§ **PROBLEM TO WORK ON**: Return only those lines of the listing that hold the word "appeared".

§ **DATASET EXTRACT**:
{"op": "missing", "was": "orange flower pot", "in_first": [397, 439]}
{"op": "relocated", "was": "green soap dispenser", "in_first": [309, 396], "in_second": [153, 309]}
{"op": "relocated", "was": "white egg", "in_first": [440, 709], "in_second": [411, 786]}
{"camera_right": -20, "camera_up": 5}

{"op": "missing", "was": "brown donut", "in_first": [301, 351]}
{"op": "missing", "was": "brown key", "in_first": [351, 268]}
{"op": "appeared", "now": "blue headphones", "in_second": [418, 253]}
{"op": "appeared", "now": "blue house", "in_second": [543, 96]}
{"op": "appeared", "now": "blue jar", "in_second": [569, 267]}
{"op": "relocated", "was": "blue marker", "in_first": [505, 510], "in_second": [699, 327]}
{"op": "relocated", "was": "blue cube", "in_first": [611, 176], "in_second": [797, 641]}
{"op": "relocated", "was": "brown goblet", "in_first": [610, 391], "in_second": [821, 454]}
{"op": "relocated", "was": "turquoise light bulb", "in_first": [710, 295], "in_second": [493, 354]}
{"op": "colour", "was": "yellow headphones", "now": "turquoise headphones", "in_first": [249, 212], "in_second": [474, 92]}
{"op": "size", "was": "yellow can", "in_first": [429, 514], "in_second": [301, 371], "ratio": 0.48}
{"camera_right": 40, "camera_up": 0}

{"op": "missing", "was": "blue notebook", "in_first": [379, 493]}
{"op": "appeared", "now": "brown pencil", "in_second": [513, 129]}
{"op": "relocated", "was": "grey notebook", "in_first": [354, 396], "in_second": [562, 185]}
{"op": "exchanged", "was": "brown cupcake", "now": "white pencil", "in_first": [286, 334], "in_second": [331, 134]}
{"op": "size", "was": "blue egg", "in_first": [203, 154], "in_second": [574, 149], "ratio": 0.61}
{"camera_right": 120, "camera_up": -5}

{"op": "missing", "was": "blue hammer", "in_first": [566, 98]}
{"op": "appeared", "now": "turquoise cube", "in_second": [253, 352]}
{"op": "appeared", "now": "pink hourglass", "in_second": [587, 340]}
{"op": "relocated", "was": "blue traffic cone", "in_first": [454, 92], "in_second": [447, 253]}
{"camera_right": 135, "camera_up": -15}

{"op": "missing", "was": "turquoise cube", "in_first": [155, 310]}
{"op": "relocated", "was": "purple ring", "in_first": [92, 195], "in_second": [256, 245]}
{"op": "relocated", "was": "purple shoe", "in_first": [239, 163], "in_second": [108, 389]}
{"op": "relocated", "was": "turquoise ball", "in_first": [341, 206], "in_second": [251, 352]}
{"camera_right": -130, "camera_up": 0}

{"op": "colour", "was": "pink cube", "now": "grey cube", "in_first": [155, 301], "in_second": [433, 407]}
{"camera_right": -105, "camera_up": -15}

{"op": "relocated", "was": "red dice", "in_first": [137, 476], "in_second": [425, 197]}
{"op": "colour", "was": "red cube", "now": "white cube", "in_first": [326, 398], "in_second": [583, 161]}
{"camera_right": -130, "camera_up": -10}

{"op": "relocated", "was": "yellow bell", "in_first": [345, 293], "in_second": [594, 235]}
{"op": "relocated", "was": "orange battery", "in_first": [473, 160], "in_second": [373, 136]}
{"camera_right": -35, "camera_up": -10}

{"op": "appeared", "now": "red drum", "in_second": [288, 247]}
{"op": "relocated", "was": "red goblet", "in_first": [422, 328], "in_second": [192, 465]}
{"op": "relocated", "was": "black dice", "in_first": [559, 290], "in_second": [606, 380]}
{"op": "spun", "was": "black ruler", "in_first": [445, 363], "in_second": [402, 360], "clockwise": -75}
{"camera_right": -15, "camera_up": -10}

§ **SOLUTION BELOW**:
{"op": "appeared", "now": "blue headphones", "in_second": [418, 253]}
{"op": "appeared", "now": "blue house", "in_second": [543, 96]}
{"op": "appeared", "now": "blue jar", "in_second": [569, 267]}
{"op": "appeared", "now": "brown pencil", "in_second": [513, 129]}
{"op": "appeared", "now": "turquoise cube", "in_second": [253, 352]}
{"op": "appeared", "now": "pink hourglass", "in_second": [587, 340]}
{"op": "appeared", "now": "red drum", "in_second": [288, 247]}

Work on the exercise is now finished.